***** Data supplied

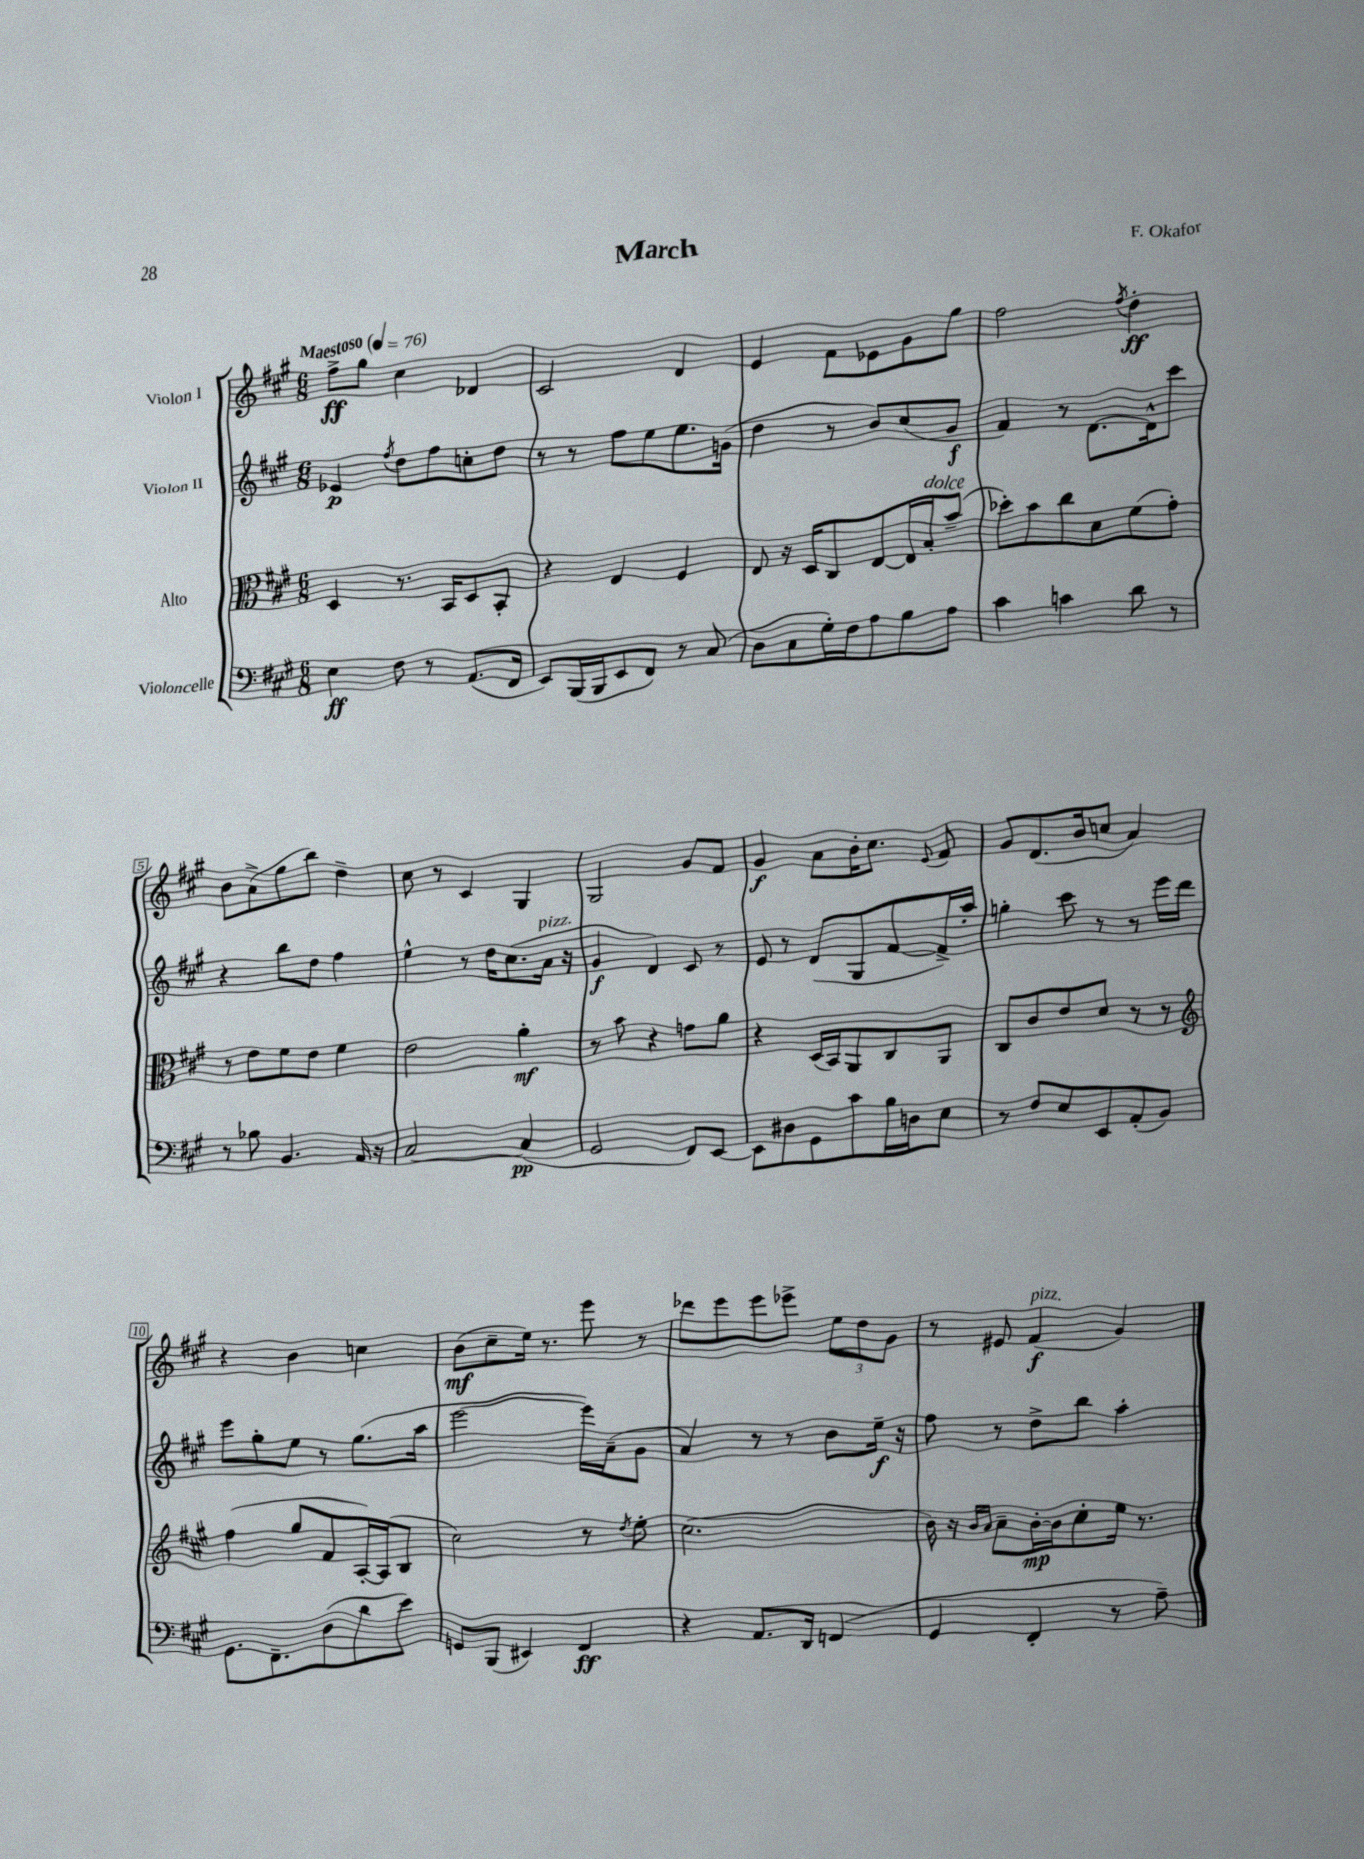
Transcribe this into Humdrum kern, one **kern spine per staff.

**kern	**dynam	**kern	**dynam	**kern	**dynam	**kern	**dynam
*part4	*part4	*part3	*part3	*part2	*part2	*part1	*part1
*staff4	*staff4	*staff3	*staff3	*staff2	*staff2	*staff1	*staff1
*I"Violoncelle	*	*I"Alto	*	*I"Violon II	*	*I"Violon I	*
*clefF4	*	*clefC3	*	*clefG2	*	*clefG2	*
*k[f#c#g#]	*	*k[f#c#g#]	*	*k[f#c#g#]	*	*k[f#c#g#]	*
*M6/8	*	*M6/8	*	*M6/8	*	*M6/8	*
*MM76	*	*MM76	*	*MM76	*	*MM76	*
=1	=1	=1	=1	=1	=1	=1	=1
!	!	!	!	!	!	!LO:TX:a:B:t=Maestoso	!
4E\	ff	4D/	.	4e-X/	p	8ff#^\L	ff
.	.	.	.	.	.	8gg#\J	.
.	.	.	.	8qff#/	.	.	.
8F#\	.	8.r	.	8dd\L	.	4cc#\	.
8r	.	.	.	8ff#\	.	.	.
.	.	16BB/KL	.	.	.	.	.
(8.AA/L	.	8D/	.	8ccn'\	.	4d-X/	.
.	.	8BB'/J	.	8dd\J	.	.	.
16FF#/Jk	.	.	.	.	.	.	.
=2	=2	=2	=2	=2	=2	=2	=2
8EE/L)	.	4r	.	8r	.	2c#/	.
(16BBB/L	.	.	.	8r	.	.	.
16BBB/J	.	.	.	.	.	.	.
8EE/	.	4E/	.	8ff#\L	.	.	.
8FF#/J)	.	.	.	8ee\	.	.	.
8r	.	4F#/	.	8.ee\	.	4d/	.
(8C#/	.	.	.	.	.	.	.
.	.	.	.	(16gn\Jk	.	.	.
=3	=3	=3	=3	=3	=3	=3	=3
8D\L	.	8E/	.	4dd\	.	4e/	.
8C#\	.	16r	.	.	.	.	.
.	.	16D/KL	.	.	.	.	.
16G#'\L)	.	8C#/	.	8r	.	8f#\L	.
16F#\J	.	.	.	.	.	.	.
8A\	.	[8E/	.	8b/L)	.	8e-X\	.
8B\	.	16E/L]	.	(8cc#/	.	8g#\	.
!	!	!LO:TX:a:i:t=dolce	!	!	!	!	!
.	.	16B'/J	.	.	.	.	.
8A\J	.	(8b~/J	.	8g#/J	f	8gg#\J	.
=4	=4	=4	=4	=4	=4	=4	=4
4c#\	.	8dd-X'\L)	.	4f#/)	.	2ff#\	.
.	.	8b\	.	.	.	.	.
4cn\	.	8cc#\	.	8r	.	.	.
.	.	8d\	.	[8.d\L	.	.	.
.	.	.	.	.	.	8qff#/	.
8d\	.	(8f#\	.	.	.	4dd'\	ff
.	.	.	.	16d^^\k]	.	.	.
8r	.	8g#'\J)	.	8ccc#\J	.	.	.
!!LO:LB:g=z
=5	=5	=5	=5	=5	=5	=5	=5
8r	.	8r	.	4r	.	8b\L	.
8B-X\	.	8e\L	.	.	.	(8a^\	.
4.BB/	.	8f#\	.	8bb\L	.	8gg#\	.
.	.	8e\J	.	8dd\J	.	8bb\J)	.
.	.	4f#\	.	4ff#\	.	4dd~\	.
16AA/	.	.	.	.	.	.	.
16r	.	.	.	.	.	.	.
=6	=6	=6	=6	=6	=6	=6	=6
[2C#/	.	2e\	.	4ee^^\	.	8cc#\	.
.	.	.	.	.	.	8r	.
.	.	.	.	8r	.	4c#/	.
.	.	.	.	16dd\KL	.	.	.
.	.	.	.	(8.cc#\	.	.	.
(4C#/]	pp	4a'\	mf	.	.	4G#/	.
!	!	!	!	!LO:TX:a:i:t=pizz.	!	!	!
.	.	.	.	16a\Jk	.	.	.
.	.	.	.	16r	.	.	.
=7	=7	=7	=7	=7	=7	=7	=7
2GG#/	.	8r	.	4g#/	f	2G#/	.
.	.	8b\	.	.	.	.	.
.	.	4r	.	4d/)	.	.	.
8FF#/L)	.	8gn\L	.	8c#/	.	8g#/L	.
[8EE/J	.	8a\J	.	8r	.	8f#/J	.
=8	=8	=8	=8	=8	=8	=8	=8
8EE\L]	.	4r	.	8e/	.	4g#/	f
8D#X\	.	.	.	8r	.	.	.
8GG#\	.	(16D/LL	.	(8d/L	.	8a\L	.
.	.	16BB/J)	.	.	.	.	.
8c#\	.	8AA/	.	8G#/	.	16b'\K	.
.	.	.	.	.	.	8.cc#\J	.
16B\L	.	8C#/	.	[8f#/	.	.	.
16Dn\J	.	.	.	.	.	.	.
.	.	.	.	.	.	8qqe/	.
8E\J	.	8AA/J	.	16f#^/L])	.	8f#/	.
.	.	.	.	16aa'/JJ	.	.	.
=9	=9	=9	=9	=9	=9	=9	=9
8r	.	8C#/L	.	4ggn'\	.	8g#/L	.
8F#/L	.	8c#/	.	.	.	(8.d/	.
8E/	.	8e/	.	8ccc#\	.	.	.
.	.	.	.	.	.	16b/k	.
8EE/	.	8d/J	.	8r	.	8ccn/J	.
(8AA'/	.	8r	.	8r	.	4a/)	.
8BB/J)	.	8r	.	16eee\LL	.	.	.
.	.	.	.	16ddd\JJ	.	.	.
!!LO:LB:g=z
=10	=10	=10	=10	=10	=10	=10	=10
*	*	*clefG2	*	*	*	*	*
8.GG#\L	.	(4ff#\	.	8eee\L	.	4r	.
.	.	.	.	8gg#'\	.	.	.
8.FF#~\	.	.	.	.	.	.	.
.	.	8gg#/L	.	8ee\J	.	4b\	.
(8D\	.	8f#/	.	8r	.	.	.
8d\	.	[16A'/L)	.	(8.gg#\L	.	4ccn\	.
.	.	(16A/J]	.	.	.	.	.
8e\J)	.	8B/J	.	.	.	.	.
.	.	.	.	16aa\Jk	.	.	.
=11	=11	=11	=11	=11	=11	=11	=11
8GGn/L	.	2cc#\)	.	[2eee\	.	(8b\L	mf
(8BBB/J	.	.	.	.	.	8cc#~\	.
4EE#X/)	.	.	.	.	.	16ee\Jk)	.
.	.	.	.	.	.	8.r	.
4FF#/	ff	8r	.	16eee\LL])	.	8eee\	.
.	.	.	.	(16a~\J	.	.	.
.	.	8qdd/	.	.	.	.	.
.	.	8ee'\	.	8g#\J	.	8r	.
=12	=12	=12	=12	=12	=12	=12	=12
4r	.	(2.cc#\	.	4a/)	.	8ddd-X\L	.
.	.	.	.	.	.	8eee\	.
8.AA/L	.	.	.	8r	.	8eee\	.
.	.	.	.	8r	.	8eee-X^\J	.
16DD/Jk	.	.	.	.	.	.	.
(4FFn/	.	.	.	8b\L	.	12ee\L	.
.	.	.	.	.	.	12dd\	.
.	.	.	.	16ee~\Jk	f	.	.
.	.	.	.	.	.	12g#\J	.
.	.	.	.	16r	.	.	.
=13	=13	=13	=13	=13	=13	=13	=13
4GG#/	.	16b\)	.	8ff#\	.	8r	.
.	.	16r	.	.	.	.	.
.	.	16qqb/LL	.	.	.	.	.
.	.	16qqa/JJ	.	.	.	.	.
.	.	8a~\L	.	8r	.	8e#X/	.
!	!	!	!	!	!	!LO:TX:a:i:t=pizz.	!
4FF#'/	.	[16b'\L	mp	8dd^\L	.	(4f#/	f
.	.	16b\J]	.	.	.	.	.
.	.	8cc#'\	.	8bb\J	.	.	.
8r	.	16ee\Jk	.	4aa'\	.	4g#/)	.
.	.	8.r	.	.	.	.	.
8A~\)	.	.	.	.	.	.	.
==	==	==	==	==	==	==	==
*-	*-	*-	*-	*-	*-	*-	*-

**********

(Goal): Count how many of the lines above contain the string "kern", treating uppercase and lowercase letters as different. Reply with the number alone.

(Solution to the exercise): 2